[Spatial object tracking data]
----

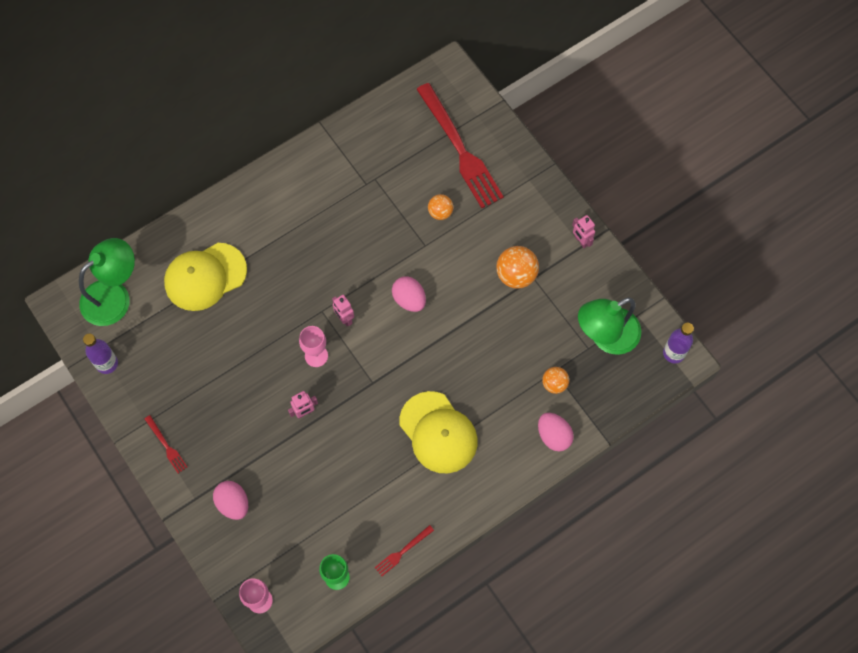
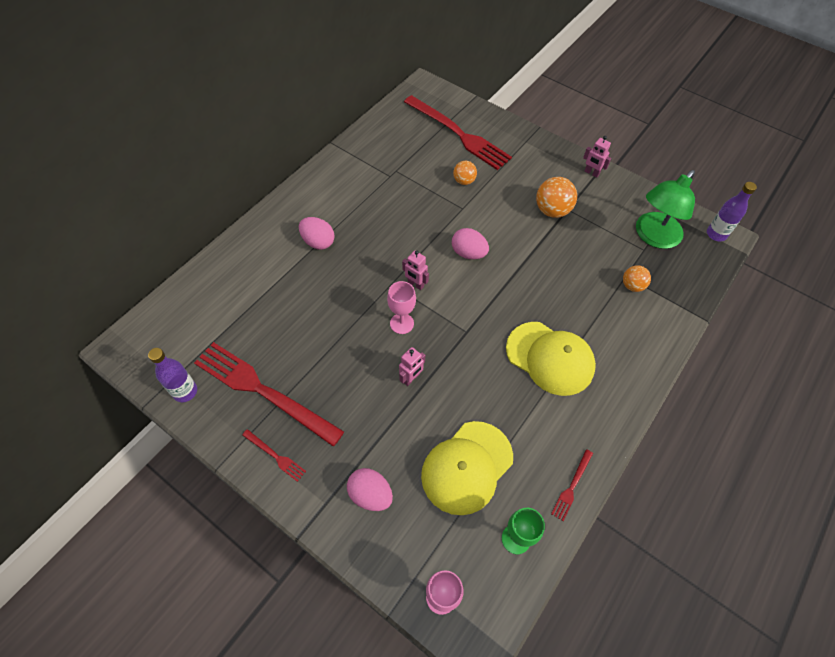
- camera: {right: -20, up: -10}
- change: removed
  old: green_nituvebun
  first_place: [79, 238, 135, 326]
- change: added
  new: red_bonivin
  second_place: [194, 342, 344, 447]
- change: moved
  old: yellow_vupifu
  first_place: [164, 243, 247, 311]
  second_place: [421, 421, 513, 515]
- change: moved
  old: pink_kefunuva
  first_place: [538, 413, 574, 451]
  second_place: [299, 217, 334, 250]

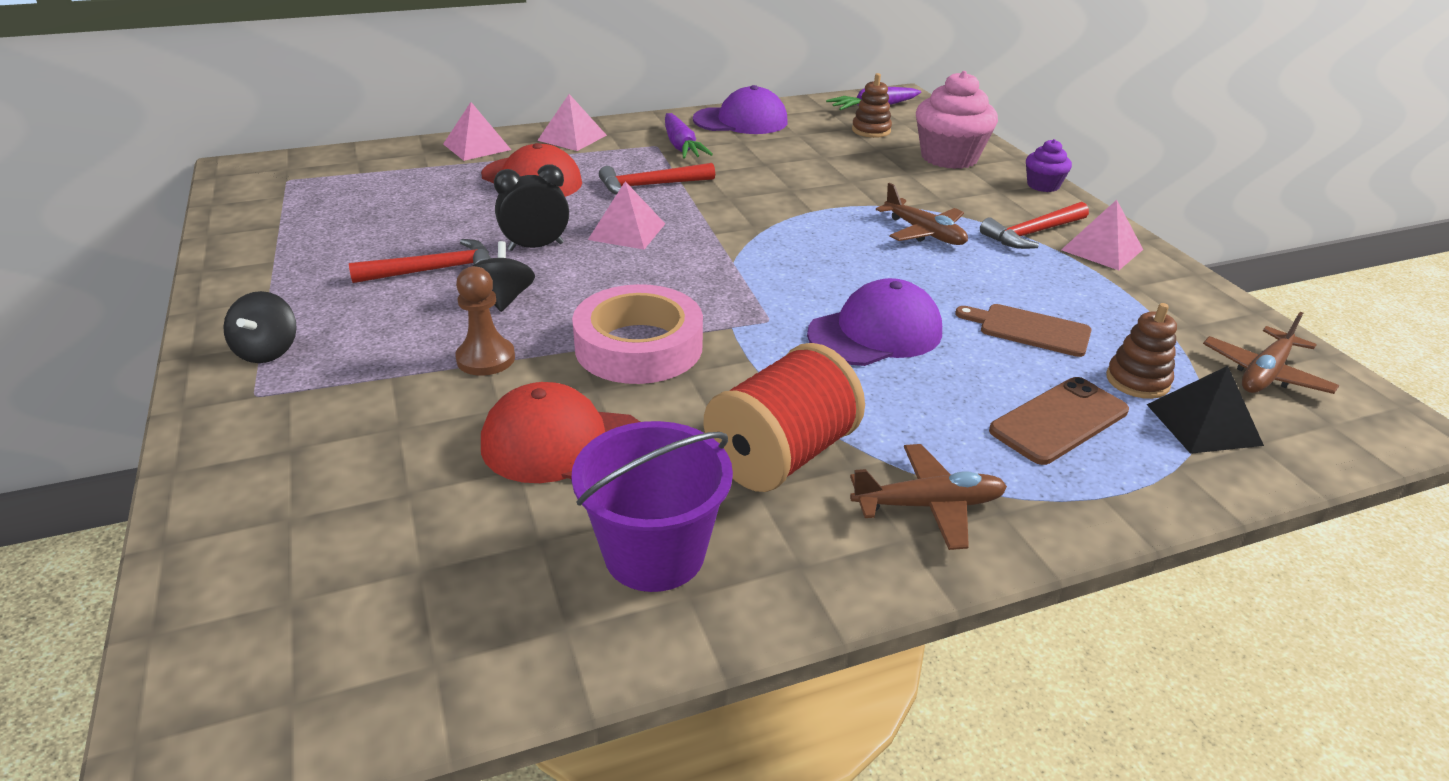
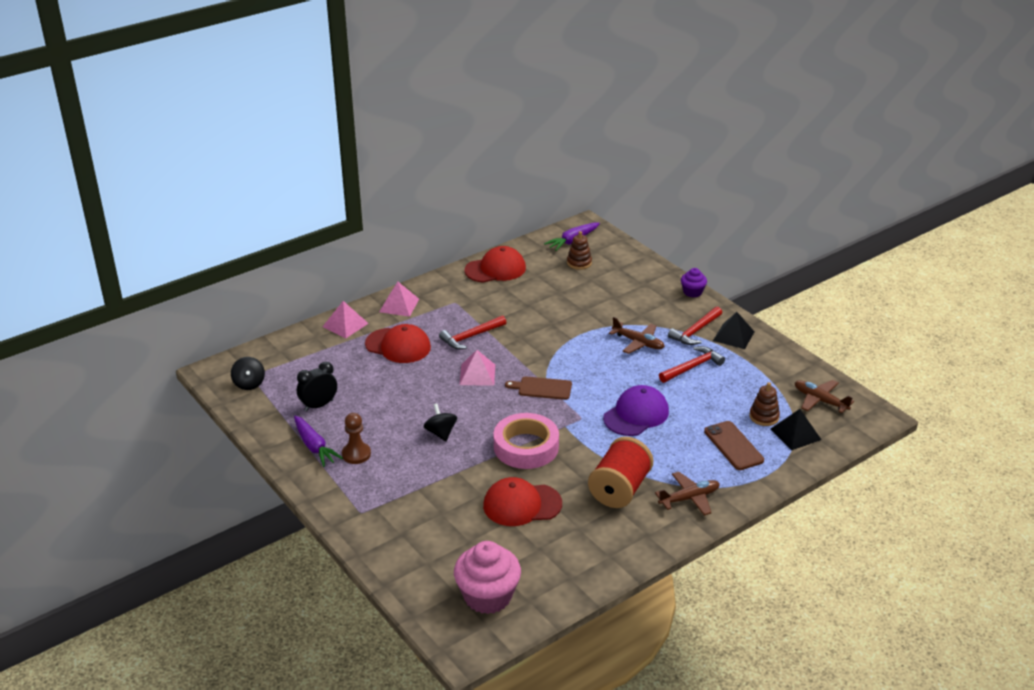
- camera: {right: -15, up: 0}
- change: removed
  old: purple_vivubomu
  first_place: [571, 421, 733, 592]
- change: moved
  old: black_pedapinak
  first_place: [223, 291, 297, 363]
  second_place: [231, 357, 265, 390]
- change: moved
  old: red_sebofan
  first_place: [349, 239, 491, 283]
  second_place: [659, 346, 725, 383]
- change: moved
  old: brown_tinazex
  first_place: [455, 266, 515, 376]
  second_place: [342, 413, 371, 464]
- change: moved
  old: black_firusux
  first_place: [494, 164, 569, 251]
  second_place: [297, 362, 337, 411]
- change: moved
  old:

----

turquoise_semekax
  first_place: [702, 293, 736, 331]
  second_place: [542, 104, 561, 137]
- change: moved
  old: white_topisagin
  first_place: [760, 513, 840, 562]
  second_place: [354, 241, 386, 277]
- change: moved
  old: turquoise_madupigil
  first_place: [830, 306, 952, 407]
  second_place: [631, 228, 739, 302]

----

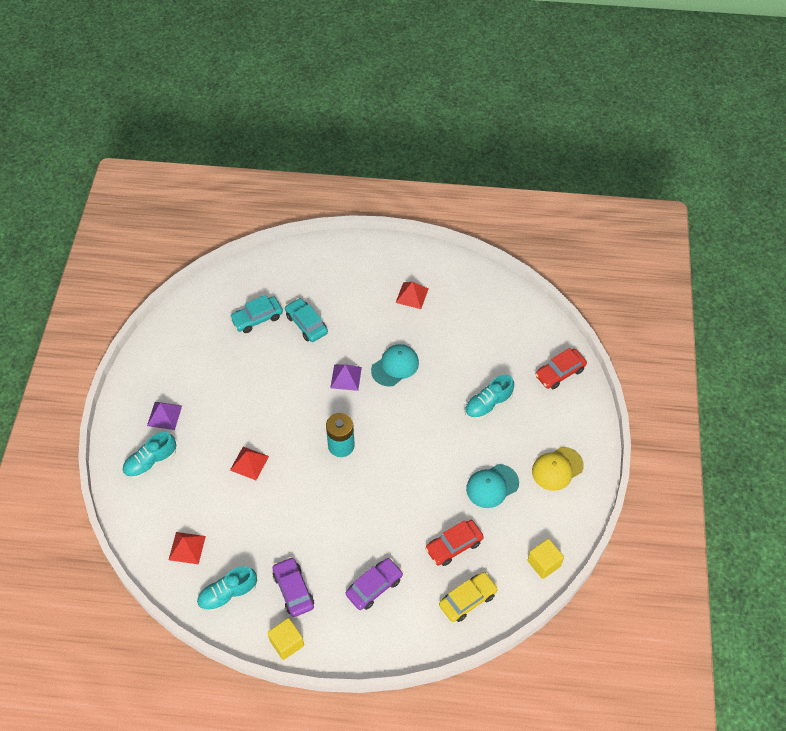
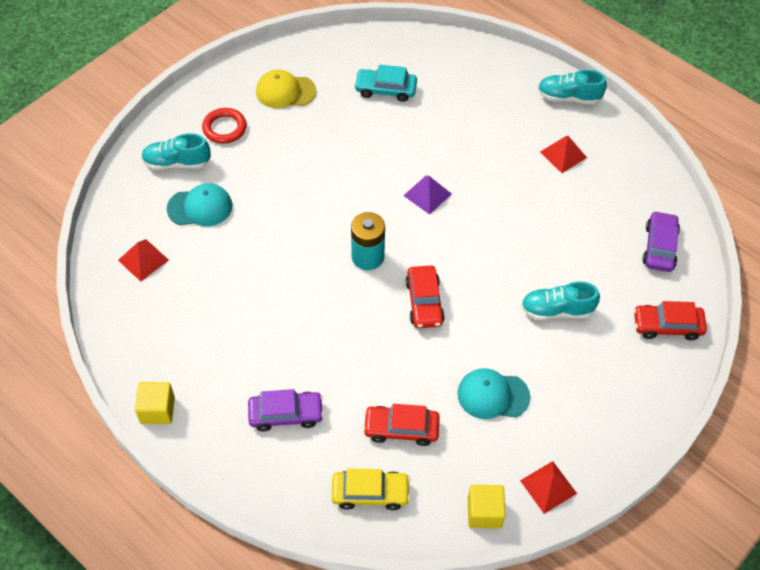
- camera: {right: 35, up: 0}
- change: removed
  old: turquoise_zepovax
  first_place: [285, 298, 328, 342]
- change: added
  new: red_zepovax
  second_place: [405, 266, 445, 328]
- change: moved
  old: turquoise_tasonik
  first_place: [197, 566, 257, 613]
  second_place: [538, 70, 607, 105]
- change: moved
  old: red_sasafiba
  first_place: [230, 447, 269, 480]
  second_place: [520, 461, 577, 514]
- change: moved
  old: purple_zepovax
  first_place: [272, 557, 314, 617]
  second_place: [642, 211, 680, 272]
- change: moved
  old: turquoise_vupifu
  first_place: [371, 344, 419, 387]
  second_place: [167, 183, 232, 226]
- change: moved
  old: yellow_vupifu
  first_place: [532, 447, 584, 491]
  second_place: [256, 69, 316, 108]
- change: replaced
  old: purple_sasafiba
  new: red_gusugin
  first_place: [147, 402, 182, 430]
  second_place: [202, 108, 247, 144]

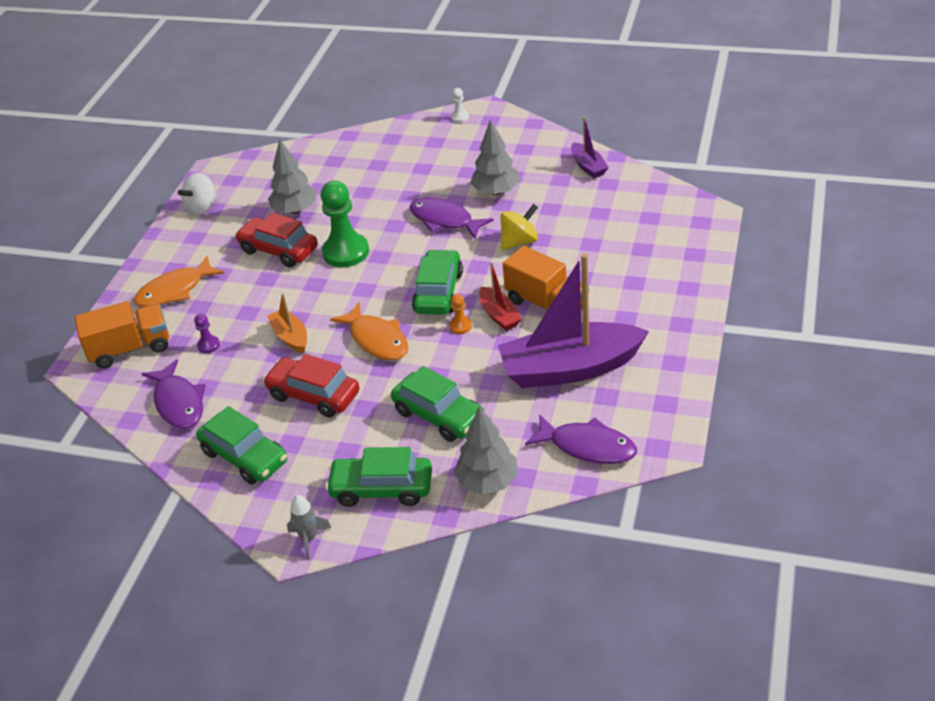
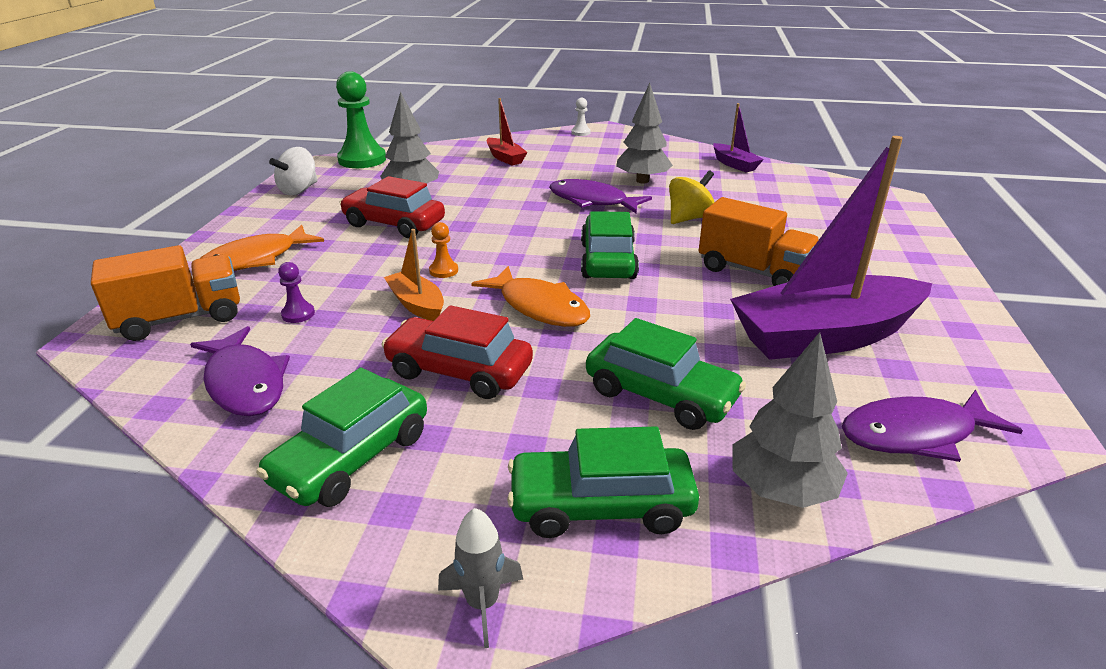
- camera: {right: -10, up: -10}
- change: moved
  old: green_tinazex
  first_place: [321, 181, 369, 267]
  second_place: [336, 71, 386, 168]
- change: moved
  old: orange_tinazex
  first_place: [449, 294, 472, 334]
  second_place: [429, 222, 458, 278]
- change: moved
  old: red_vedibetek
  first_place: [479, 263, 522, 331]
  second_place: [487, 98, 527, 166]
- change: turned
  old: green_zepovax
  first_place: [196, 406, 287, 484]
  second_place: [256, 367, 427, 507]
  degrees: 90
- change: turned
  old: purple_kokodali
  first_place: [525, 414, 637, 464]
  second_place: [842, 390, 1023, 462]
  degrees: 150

----

▸ **Work request**: The output should be exactly the lines above from the line containing "second_place: [421, 421, 513, 515]" to the line containing "first_place: [538, 413, 574, 451]", inclusive, with no other lines.

▸ **Result below**:
  second_place: [421, 421, 513, 515]
- change: moved
  old: pink_kefunuva
  first_place: [538, 413, 574, 451]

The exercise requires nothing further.